* Prompt:
Below are the entries; give again exactly the lines from the one mentioning "(535, 255) = (429, 225): red" through the one mentioning "(416, 211) = (166, 238): blue", inclusive.

Dataset entries
○ ○ ○ ○

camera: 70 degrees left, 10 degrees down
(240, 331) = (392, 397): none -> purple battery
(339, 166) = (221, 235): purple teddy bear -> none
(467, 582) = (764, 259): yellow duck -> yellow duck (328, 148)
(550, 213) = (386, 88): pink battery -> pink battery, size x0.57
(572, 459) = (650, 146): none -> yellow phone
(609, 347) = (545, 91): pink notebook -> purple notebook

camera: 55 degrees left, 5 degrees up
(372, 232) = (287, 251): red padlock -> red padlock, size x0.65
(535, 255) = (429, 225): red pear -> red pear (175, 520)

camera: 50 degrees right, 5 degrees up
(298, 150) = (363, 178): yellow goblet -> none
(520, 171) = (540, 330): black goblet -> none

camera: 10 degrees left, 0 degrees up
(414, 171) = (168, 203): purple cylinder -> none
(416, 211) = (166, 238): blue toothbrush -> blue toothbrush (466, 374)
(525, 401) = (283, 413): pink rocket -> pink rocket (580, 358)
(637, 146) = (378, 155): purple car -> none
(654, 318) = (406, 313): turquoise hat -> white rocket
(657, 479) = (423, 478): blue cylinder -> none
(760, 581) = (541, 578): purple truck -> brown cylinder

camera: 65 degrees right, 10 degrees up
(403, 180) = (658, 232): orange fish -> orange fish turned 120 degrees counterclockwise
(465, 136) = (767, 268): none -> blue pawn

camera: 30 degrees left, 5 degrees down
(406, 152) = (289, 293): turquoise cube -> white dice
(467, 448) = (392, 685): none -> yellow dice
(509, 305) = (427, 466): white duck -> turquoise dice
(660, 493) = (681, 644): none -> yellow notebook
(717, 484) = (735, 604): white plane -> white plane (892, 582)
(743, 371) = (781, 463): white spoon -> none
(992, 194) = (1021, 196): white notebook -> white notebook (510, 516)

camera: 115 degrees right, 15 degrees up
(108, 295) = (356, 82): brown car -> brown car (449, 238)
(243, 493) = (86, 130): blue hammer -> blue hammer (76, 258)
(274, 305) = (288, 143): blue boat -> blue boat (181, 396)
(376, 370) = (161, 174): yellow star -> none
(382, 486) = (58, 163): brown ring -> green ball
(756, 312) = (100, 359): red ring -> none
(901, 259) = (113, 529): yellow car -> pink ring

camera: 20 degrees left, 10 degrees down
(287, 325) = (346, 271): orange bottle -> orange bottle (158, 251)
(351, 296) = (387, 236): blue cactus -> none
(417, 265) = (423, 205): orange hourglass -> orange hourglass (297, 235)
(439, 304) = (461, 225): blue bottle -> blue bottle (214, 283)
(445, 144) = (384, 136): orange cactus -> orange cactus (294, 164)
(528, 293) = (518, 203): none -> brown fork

○ ○ ○ ○

* Answer for this exercise:
(535, 255) = (429, 225): red pear -> red pear (175, 520)

camera: 50 degrees right, 5 degrees up
(298, 150) = (363, 178): yellow goblet -> none
(520, 171) = (540, 330): black goblet -> none

camera: 10 degrees left, 0 degrees up
(414, 171) = (168, 203): purple cylinder -> none
(416, 211) = (166, 238): blue toothbrush -> blue toothbrush (466, 374)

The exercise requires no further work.